Could you write out every entry exactly as it stands?

Records contained in a dataset:
--------

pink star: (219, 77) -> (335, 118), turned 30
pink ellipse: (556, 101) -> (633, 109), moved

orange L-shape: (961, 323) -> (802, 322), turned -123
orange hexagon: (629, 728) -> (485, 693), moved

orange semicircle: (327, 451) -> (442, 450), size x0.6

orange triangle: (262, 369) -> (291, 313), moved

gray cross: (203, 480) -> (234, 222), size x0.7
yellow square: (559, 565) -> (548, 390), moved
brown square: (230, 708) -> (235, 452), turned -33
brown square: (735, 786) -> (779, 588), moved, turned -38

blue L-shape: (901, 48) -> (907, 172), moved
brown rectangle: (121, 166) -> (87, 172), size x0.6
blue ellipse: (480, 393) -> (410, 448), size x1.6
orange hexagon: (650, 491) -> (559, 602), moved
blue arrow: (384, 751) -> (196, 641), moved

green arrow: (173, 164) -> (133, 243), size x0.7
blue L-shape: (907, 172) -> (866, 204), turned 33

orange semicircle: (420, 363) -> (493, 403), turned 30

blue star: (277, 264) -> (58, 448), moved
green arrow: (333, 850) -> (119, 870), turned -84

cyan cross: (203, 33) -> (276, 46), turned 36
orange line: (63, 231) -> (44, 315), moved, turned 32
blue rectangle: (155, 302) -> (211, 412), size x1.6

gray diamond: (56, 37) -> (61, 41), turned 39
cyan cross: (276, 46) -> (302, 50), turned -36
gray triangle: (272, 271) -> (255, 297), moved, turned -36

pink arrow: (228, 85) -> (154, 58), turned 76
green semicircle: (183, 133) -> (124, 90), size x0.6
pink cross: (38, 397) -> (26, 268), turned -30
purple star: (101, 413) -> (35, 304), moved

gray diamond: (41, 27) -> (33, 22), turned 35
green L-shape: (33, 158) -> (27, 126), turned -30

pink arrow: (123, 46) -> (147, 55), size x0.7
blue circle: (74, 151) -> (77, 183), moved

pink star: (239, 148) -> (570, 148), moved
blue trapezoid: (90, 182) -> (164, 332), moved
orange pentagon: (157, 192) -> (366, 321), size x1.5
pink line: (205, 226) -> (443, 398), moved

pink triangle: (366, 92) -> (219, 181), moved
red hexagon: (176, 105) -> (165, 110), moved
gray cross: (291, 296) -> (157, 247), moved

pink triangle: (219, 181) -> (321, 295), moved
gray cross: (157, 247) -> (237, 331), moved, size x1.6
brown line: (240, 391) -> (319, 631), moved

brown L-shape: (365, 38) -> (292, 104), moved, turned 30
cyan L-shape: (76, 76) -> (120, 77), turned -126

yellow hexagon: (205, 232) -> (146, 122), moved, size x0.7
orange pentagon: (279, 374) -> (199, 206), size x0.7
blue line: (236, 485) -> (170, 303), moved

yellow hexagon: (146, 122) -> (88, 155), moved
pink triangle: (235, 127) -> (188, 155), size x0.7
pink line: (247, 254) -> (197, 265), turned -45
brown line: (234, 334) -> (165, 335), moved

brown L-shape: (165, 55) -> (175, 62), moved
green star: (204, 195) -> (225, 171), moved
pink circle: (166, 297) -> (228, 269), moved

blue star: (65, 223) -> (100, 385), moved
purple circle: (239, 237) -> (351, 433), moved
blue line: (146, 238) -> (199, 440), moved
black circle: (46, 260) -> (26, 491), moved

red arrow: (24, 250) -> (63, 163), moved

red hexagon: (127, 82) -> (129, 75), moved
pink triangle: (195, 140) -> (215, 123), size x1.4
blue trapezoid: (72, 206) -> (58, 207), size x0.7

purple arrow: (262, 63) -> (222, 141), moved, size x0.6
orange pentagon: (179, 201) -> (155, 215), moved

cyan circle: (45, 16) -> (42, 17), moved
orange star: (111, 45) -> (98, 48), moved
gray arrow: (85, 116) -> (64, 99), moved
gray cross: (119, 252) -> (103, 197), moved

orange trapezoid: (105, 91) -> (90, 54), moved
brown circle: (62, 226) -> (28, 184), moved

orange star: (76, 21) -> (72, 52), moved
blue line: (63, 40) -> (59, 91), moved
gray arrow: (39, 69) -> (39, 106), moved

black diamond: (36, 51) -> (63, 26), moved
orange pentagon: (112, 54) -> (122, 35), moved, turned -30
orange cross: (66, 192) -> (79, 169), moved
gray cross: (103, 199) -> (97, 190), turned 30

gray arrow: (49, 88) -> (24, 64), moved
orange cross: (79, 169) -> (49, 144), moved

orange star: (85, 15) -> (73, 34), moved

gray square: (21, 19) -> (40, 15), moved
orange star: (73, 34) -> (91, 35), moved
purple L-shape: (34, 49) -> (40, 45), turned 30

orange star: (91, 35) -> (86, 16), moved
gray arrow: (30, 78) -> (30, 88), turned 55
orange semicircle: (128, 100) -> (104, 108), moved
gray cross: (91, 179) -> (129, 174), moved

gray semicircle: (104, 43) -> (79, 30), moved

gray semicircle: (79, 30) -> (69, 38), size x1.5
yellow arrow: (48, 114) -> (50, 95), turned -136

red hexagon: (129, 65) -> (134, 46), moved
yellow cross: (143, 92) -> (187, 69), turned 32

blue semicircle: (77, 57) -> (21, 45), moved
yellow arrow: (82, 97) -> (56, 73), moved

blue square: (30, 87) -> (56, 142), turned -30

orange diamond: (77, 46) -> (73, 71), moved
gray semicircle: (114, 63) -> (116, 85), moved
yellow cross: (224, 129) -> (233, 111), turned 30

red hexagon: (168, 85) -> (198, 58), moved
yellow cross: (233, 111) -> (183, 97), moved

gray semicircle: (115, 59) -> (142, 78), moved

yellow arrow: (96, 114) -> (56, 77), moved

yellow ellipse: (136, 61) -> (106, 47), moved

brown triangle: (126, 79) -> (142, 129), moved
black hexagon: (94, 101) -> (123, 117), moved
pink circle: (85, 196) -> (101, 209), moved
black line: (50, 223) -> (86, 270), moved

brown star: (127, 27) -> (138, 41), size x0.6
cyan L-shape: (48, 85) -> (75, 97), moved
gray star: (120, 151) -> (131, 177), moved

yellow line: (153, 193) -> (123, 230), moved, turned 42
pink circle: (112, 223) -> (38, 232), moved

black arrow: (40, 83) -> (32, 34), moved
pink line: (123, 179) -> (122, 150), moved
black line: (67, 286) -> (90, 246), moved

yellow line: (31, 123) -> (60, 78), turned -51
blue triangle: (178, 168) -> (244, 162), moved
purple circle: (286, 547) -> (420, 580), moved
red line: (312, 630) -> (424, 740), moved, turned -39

--------

◆ **Exercise response**
pink star: (219, 77) -> (335, 118), turned 30
pink ellipse: (556, 101) -> (633, 109), moved

orange L-shape: (961, 323) -> (802, 322), turned -123
orange hexagon: (629, 728) -> (485, 693), moved

orange semicircle: (327, 451) -> (442, 450), size x0.6

orange triangle: (262, 369) -> (291, 313), moved

gray cross: (203, 480) -> (234, 222), size x0.7
yellow square: (559, 565) -> (548, 390), moved
brown square: (230, 708) -> (235, 452), turned -33
brown square: (735, 786) -> (779, 588), moved, turned -38

blue L-shape: (901, 48) -> (907, 172), moved
brown rectangle: (121, 166) -> (87, 172), size x0.6
blue ellipse: (480, 393) -> (410, 448), size x1.6
orange hexagon: (650, 491) -> (559, 602), moved
blue arrow: (384, 751) -> (196, 641), moved

green arrow: (173, 164) -> (133, 243), size x0.7
blue L-shape: (907, 172) -> (866, 204), turned 33

orange semicircle: (420, 363) -> (493, 403), turned 30

blue star: (277, 264) -> (58, 448), moved
green arrow: (333, 850) -> (119, 870), turned -84

cyan cross: (203, 33) -> (276, 46), turned 36
orange line: (63, 231) -> (44, 315), moved, turned 32
blue rectangle: (155, 302) -> (211, 412), size x1.6

gray diamond: (56, 37) -> (61, 41), turned 39
cyan cross: (276, 46) -> (302, 50), turned -36
gray triangle: (272, 271) -> (255, 297), moved, turned -36

pink arrow: (228, 85) -> (154, 58), turned 76
green semicircle: (183, 133) -> (124, 90), size x0.6
pink cross: (38, 397) -> (26, 268), turned -30
purple star: (101, 413) -> (35, 304), moved

gray diamond: (41, 27) -> (33, 22), turned 35
green L-shape: (33, 158) -> (27, 126), turned -30

pink arrow: (123, 46) -> (147, 55), size x0.7
blue circle: (74, 151) -> (77, 183), moved

pink star: (239, 148) -> (570, 148), moved
blue trapezoid: (90, 182) -> (164, 332), moved
orange pentagon: (157, 192) -> (366, 321), size x1.5
pink line: (205, 226) -> (443, 398), moved

pink triangle: (366, 92) -> (219, 181), moved
red hexagon: (176, 105) -> (165, 110), moved
gray cross: (291, 296) -> (157, 247), moved

pink triangle: (219, 181) -> (321, 295), moved
gray cross: (157, 247) -> (237, 331), moved, size x1.6
brown line: (240, 391) -> (319, 631), moved

brown L-shape: (365, 38) -> (292, 104), moved, turned 30
cyan L-shape: (76, 76) -> (120, 77), turned -126

yellow hexagon: (205, 232) -> (146, 122), moved, size x0.7
orange pentagon: (279, 374) -> (199, 206), size x0.7
blue line: (236, 485) -> (170, 303), moved

yellow hexagon: (146, 122) -> (88, 155), moved
pink triangle: (235, 127) -> (188, 155), size x0.7
pink line: (247, 254) -> (197, 265), turned -45
brown line: (234, 334) -> (165, 335), moved

brown L-shape: (165, 55) -> (175, 62), moved
green star: (204, 195) -> (225, 171), moved
pink circle: (166, 297) -> (228, 269), moved

blue star: (65, 223) -> (100, 385), moved
purple circle: (239, 237) -> (351, 433), moved
blue line: (146, 238) -> (199, 440), moved
black circle: (46, 260) -> (26, 491), moved

red arrow: (24, 250) -> (63, 163), moved

red hexagon: (127, 82) -> (129, 75), moved
pink triangle: (195, 140) -> (215, 123), size x1.4
blue trapezoid: (72, 206) -> (58, 207), size x0.7

purple arrow: (262, 63) -> (222, 141), moved, size x0.6
orange pentagon: (179, 201) -> (155, 215), moved

cyan circle: (45, 16) -> (42, 17), moved
orange star: (111, 45) -> (98, 48), moved
gray arrow: (85, 116) -> (64, 99), moved
gray cross: (119, 252) -> (103, 197), moved

orange trapezoid: (105, 91) -> (90, 54), moved
brown circle: (62, 226) -> (28, 184), moved

orange star: (76, 21) -> (72, 52), moved
blue line: (63, 40) -> (59, 91), moved
gray arrow: (39, 69) -> (39, 106), moved

black diamond: (36, 51) -> (63, 26), moved
orange pentagon: (112, 54) -> (122, 35), moved, turned -30
orange cross: (66, 192) -> (79, 169), moved
gray cross: (103, 199) -> (97, 190), turned 30

gray arrow: (49, 88) -> (24, 64), moved
orange cross: (79, 169) -> (49, 144), moved

orange star: (85, 15) -> (73, 34), moved

gray square: (21, 19) -> (40, 15), moved
orange star: (73, 34) -> (91, 35), moved
purple L-shape: (34, 49) -> (40, 45), turned 30

orange star: (91, 35) -> (86, 16), moved
gray arrow: (30, 78) -> (30, 88), turned 55
orange semicircle: (128, 100) -> (104, 108), moved
gray cross: (91, 179) -> (129, 174), moved

gray semicircle: (104, 43) -> (79, 30), moved

gray semicircle: (79, 30) -> (69, 38), size x1.5
yellow arrow: (48, 114) -> (50, 95), turned -136

red hexagon: (129, 65) -> (134, 46), moved
yellow cross: (143, 92) -> (187, 69), turned 32

blue semicircle: (77, 57) -> (21, 45), moved
yellow arrow: (82, 97) -> (56, 73), moved

blue square: (30, 87) -> (56, 142), turned -30

orange diamond: (77, 46) -> (73, 71), moved
gray semicircle: (114, 63) -> (116, 85), moved
yellow cross: (224, 129) -> (233, 111), turned 30

red hexagon: (168, 85) -> (198, 58), moved
yellow cross: (233, 111) -> (183, 97), moved

gray semicircle: (115, 59) -> (142, 78), moved

yellow arrow: (96, 114) -> (56, 77), moved

yellow ellipse: (136, 61) -> (106, 47), moved

brown triangle: (126, 79) -> (142, 129), moved
black hexagon: (94, 101) -> (123, 117), moved
pink circle: (85, 196) -> (101, 209), moved
black line: (50, 223) -> (86, 270), moved

brown star: (127, 27) -> (138, 41), size x0.6
cyan L-shape: (48, 85) -> (75, 97), moved
gray star: (120, 151) -> (131, 177), moved

yellow line: (153, 193) -> (123, 230), moved, turned 42
pink circle: (112, 223) -> (38, 232), moved

black arrow: (40, 83) -> (32, 34), moved
pink line: (123, 179) -> (122, 150), moved
black line: (67, 286) -> (90, 246), moved

yellow line: (31, 123) -> (60, 78), turned -51
blue triangle: (178, 168) -> (244, 162), moved
purple circle: (286, 547) -> (420, 580), moved
red line: (312, 630) -> (424, 740), moved, turned -39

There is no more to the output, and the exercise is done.